*What is asked*. Put the records starting at the line that contains "DZH: 02:00 -> none" and ending at the line that contains "45: 02:43 -> 02:46", both included, into a JSON list of strings with one string per line. Skip blank lines and leave the pictures out.

*Provided data*.
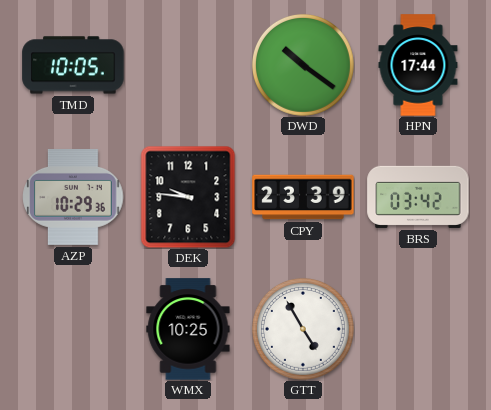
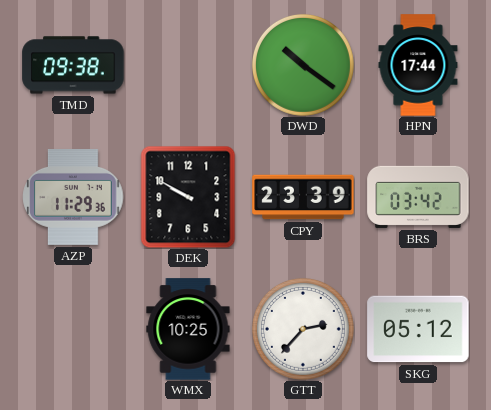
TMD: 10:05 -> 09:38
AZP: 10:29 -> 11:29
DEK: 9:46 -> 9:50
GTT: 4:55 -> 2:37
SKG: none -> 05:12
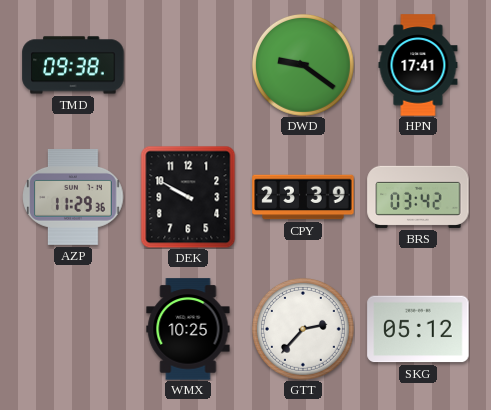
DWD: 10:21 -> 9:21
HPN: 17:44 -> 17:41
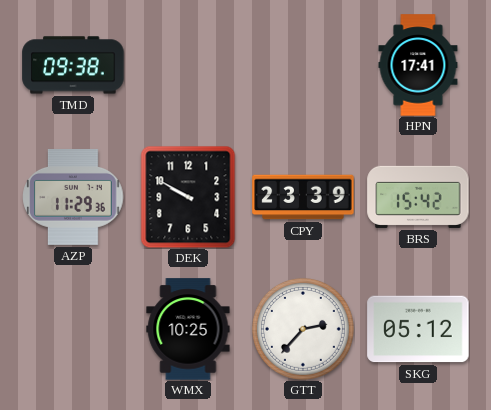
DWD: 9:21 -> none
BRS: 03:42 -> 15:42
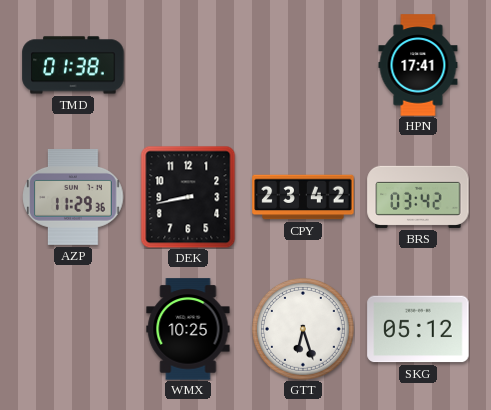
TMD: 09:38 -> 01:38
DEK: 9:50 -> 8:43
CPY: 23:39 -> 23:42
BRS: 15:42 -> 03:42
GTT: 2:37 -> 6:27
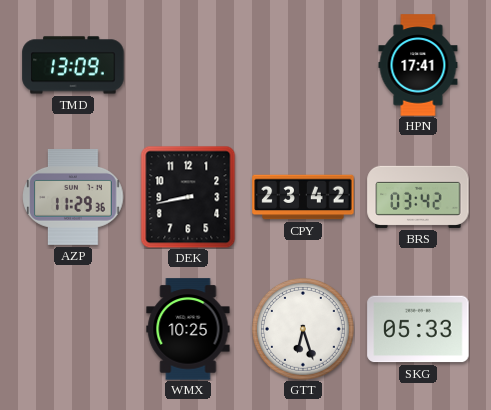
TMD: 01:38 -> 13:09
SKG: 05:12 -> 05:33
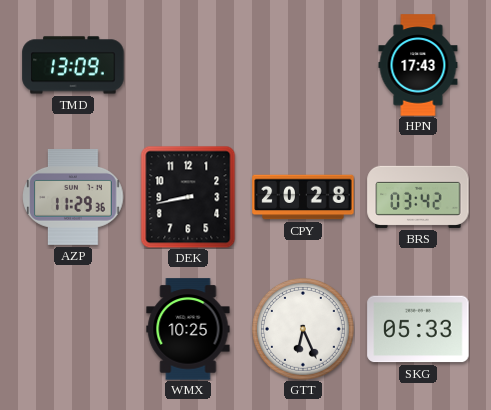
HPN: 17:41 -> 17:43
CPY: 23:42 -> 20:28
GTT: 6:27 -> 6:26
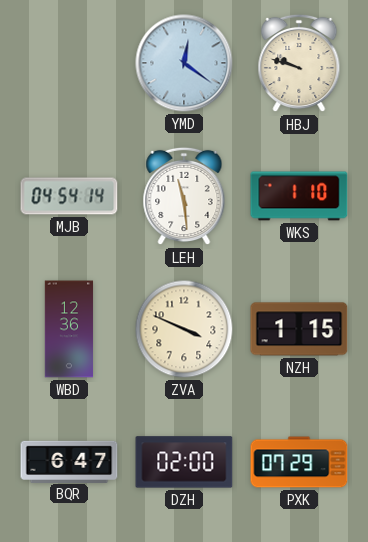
==
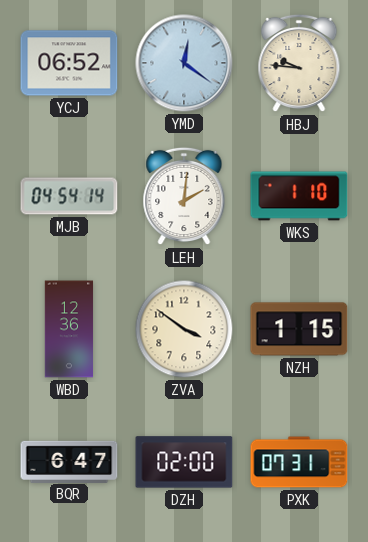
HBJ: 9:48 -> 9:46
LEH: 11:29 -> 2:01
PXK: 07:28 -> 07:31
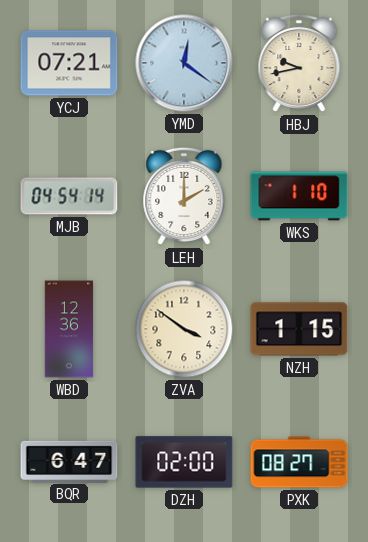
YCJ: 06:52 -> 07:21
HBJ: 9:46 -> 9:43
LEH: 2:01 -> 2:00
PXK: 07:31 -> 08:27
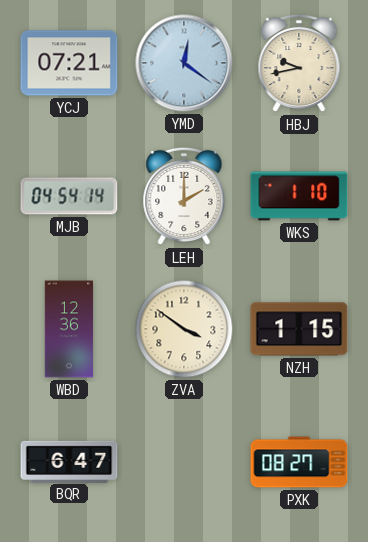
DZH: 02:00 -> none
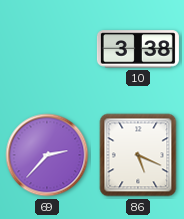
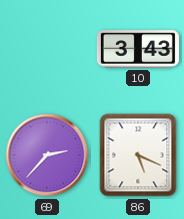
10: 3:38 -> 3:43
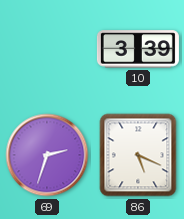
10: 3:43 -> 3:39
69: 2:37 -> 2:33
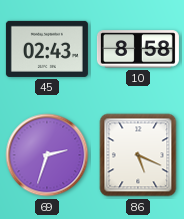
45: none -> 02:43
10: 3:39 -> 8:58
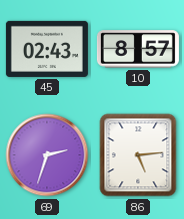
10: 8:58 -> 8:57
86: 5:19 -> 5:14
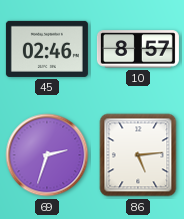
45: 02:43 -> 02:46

*Solution below*.
[
  "DZH: 02:00 -> none",
  "10: 3:38 -> 3:43",
  "10: 3:43 -> 3:39",
  "69: 2:37 -> 2:33",
  "45: none -> 02:43",
  "10: 3:39 -> 8:58",
  "10: 8:58 -> 8:57",
  "86: 5:19 -> 5:14",
  "45: 02:43 -> 02:46"
]